Spatial object tracking data
..........

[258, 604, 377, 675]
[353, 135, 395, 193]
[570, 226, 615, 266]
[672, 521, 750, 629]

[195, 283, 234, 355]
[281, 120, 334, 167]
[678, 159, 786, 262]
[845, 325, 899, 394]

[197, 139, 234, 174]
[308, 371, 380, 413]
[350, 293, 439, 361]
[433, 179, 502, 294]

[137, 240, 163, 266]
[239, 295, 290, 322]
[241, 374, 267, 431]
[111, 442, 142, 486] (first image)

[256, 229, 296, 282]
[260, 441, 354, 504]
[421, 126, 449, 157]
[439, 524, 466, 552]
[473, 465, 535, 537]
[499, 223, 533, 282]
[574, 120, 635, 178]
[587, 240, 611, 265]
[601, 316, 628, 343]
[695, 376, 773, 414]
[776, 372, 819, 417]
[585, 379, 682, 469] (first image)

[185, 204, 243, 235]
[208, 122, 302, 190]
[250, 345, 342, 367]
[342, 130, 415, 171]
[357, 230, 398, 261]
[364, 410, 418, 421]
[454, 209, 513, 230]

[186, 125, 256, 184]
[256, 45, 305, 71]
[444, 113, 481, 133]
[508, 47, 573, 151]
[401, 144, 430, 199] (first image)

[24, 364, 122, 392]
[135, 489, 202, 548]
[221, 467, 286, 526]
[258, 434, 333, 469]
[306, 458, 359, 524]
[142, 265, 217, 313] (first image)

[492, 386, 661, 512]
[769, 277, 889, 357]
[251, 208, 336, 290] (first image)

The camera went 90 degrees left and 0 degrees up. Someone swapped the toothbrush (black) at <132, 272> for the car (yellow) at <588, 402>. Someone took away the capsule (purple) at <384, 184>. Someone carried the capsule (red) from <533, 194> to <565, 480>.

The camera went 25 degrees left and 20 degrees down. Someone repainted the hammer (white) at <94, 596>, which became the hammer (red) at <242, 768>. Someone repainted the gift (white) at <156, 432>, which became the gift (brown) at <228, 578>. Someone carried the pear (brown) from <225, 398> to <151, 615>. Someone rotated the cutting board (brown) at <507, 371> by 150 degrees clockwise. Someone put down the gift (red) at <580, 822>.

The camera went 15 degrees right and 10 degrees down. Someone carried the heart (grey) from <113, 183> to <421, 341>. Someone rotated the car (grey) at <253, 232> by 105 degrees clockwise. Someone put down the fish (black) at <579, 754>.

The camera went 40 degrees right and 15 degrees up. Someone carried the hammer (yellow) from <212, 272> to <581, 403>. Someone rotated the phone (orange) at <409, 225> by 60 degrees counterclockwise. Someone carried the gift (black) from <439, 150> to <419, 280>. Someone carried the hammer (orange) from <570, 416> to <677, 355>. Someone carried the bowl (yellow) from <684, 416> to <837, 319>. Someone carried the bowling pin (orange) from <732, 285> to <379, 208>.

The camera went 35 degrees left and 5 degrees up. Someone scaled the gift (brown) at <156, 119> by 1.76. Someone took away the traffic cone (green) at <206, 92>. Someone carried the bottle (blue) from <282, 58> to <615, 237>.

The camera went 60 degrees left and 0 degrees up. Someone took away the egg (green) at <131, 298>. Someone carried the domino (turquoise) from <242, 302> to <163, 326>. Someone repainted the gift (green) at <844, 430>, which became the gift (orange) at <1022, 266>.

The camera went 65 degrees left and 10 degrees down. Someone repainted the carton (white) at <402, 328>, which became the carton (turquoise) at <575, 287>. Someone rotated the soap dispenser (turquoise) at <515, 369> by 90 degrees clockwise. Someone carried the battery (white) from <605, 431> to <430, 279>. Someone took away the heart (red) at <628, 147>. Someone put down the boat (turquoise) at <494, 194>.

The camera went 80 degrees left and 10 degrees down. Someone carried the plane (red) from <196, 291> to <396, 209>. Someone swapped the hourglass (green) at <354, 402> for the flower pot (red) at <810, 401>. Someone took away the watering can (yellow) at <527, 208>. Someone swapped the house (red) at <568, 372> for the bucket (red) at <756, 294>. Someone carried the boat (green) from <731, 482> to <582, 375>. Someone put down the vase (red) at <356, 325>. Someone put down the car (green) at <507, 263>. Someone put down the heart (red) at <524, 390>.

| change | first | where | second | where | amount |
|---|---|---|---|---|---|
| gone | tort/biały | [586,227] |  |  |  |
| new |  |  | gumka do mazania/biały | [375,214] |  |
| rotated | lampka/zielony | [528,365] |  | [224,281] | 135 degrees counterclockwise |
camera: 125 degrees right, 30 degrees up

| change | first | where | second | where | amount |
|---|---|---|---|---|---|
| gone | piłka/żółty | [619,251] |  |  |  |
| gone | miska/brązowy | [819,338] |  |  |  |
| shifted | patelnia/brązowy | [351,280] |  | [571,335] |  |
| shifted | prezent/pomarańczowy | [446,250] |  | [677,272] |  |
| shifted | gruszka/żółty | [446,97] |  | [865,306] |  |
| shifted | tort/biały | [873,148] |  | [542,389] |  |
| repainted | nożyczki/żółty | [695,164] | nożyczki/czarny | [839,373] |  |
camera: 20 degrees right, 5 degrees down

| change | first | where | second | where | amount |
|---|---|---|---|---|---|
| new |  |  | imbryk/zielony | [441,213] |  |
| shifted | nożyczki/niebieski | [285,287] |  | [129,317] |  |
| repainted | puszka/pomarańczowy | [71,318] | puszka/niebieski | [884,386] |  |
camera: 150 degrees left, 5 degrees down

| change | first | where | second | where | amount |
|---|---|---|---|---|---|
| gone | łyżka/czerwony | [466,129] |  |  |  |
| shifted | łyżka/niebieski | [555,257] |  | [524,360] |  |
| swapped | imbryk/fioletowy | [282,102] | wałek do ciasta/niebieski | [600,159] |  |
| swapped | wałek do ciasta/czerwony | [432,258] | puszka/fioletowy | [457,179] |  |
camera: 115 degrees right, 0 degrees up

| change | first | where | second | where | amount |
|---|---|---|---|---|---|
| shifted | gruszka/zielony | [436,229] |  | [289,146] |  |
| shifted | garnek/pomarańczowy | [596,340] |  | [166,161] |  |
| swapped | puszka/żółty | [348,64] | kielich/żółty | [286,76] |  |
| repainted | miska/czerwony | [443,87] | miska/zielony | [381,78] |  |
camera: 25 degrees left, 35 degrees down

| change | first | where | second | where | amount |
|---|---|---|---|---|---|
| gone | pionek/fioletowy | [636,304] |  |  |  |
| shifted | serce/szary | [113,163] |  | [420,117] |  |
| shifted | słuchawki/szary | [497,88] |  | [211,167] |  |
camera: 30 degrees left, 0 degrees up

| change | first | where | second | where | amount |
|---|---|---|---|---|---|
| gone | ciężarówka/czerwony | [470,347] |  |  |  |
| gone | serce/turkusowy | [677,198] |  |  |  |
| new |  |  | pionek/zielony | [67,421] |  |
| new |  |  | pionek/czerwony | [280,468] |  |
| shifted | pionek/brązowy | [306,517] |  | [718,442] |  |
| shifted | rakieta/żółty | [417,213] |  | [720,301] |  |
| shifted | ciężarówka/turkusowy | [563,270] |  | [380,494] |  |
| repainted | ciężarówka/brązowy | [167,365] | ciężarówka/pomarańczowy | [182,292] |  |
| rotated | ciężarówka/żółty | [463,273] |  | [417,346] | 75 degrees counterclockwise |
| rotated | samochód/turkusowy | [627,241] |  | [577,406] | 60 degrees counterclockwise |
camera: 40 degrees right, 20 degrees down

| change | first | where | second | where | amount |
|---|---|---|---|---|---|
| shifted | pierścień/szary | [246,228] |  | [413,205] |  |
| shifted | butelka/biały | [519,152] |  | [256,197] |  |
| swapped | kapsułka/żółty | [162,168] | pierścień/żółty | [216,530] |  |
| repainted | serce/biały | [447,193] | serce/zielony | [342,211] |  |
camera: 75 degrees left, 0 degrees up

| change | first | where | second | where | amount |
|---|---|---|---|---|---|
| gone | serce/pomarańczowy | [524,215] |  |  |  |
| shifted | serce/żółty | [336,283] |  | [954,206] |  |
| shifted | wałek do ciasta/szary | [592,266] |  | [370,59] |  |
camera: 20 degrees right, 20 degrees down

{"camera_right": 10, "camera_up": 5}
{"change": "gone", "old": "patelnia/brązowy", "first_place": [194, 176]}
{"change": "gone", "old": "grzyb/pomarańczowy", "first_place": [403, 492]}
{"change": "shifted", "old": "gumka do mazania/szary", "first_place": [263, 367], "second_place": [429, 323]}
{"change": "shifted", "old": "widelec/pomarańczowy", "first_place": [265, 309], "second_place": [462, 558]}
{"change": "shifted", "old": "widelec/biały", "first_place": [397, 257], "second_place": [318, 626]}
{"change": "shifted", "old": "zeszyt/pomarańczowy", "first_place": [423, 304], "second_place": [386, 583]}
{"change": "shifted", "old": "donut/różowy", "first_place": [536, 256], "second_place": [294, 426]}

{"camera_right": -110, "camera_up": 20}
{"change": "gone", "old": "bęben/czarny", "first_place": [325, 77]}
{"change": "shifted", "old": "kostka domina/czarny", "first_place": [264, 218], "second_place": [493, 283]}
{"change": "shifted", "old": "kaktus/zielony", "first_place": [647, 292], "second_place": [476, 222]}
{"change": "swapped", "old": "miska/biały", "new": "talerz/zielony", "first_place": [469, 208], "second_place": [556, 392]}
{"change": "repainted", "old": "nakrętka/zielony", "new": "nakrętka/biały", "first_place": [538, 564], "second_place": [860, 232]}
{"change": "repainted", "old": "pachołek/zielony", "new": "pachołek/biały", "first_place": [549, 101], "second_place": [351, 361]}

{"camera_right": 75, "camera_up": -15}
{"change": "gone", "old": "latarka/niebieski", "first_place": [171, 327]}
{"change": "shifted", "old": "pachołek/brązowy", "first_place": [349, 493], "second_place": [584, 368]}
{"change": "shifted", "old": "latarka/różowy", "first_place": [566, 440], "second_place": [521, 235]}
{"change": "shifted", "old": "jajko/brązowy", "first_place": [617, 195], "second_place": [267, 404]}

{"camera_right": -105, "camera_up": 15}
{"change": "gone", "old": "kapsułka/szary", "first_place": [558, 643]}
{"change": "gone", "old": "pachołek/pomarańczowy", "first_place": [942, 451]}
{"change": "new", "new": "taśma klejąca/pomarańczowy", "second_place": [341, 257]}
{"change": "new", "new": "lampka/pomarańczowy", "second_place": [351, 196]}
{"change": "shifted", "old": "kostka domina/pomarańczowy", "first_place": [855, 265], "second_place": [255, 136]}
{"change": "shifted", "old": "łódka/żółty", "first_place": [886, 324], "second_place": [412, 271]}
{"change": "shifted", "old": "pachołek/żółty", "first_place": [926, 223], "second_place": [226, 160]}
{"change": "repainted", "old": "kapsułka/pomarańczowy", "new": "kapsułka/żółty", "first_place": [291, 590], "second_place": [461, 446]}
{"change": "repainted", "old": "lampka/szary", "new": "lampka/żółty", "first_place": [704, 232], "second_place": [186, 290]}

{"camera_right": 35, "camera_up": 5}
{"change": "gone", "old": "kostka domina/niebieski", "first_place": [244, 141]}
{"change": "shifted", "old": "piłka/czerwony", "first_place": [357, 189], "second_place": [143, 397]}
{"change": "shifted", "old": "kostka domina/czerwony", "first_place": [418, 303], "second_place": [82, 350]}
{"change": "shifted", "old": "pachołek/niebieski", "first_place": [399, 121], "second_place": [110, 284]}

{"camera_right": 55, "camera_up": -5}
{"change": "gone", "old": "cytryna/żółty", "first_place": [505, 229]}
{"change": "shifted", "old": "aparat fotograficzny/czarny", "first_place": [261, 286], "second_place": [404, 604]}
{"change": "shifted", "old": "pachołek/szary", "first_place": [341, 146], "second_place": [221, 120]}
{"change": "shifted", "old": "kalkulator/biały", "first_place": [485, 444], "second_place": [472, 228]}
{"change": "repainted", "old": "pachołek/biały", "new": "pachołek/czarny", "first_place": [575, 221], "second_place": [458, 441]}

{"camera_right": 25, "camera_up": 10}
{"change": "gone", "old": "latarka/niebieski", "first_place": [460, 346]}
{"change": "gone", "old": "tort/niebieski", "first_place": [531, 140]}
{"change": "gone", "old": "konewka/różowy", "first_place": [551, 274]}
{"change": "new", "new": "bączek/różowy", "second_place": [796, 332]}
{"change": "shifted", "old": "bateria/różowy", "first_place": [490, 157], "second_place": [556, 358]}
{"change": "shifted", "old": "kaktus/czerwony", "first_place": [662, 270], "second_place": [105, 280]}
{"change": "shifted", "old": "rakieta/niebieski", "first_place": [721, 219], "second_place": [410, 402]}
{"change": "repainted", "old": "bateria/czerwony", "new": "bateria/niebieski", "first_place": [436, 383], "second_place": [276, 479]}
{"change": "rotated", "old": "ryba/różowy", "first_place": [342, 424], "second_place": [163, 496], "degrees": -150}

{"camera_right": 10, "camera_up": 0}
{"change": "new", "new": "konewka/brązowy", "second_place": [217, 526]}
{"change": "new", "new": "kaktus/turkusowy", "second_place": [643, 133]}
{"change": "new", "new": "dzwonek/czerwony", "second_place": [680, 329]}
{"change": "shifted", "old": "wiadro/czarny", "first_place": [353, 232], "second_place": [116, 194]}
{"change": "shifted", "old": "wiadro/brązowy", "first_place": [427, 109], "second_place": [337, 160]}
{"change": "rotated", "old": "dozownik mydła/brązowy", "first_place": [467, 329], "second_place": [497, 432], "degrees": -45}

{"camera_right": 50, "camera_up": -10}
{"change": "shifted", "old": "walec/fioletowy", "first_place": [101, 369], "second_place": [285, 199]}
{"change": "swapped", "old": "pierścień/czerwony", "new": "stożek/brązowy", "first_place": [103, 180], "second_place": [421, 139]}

..........

TRY IT:
Using the entries above, give back exactly the line containing "gone | tort/biały", the line containing "135 degrees counterclockwise |", and every line between them, and nothing else.

WRITTEN REPLY:
| gone | tort/biały | [586,227] |  |  |  |
| new |  |  | gumka do mazania/biały | [375,214] |  |
| rotated | lampka/zielony | [528,365] |  | [224,281] | 135 degrees counterclockwise |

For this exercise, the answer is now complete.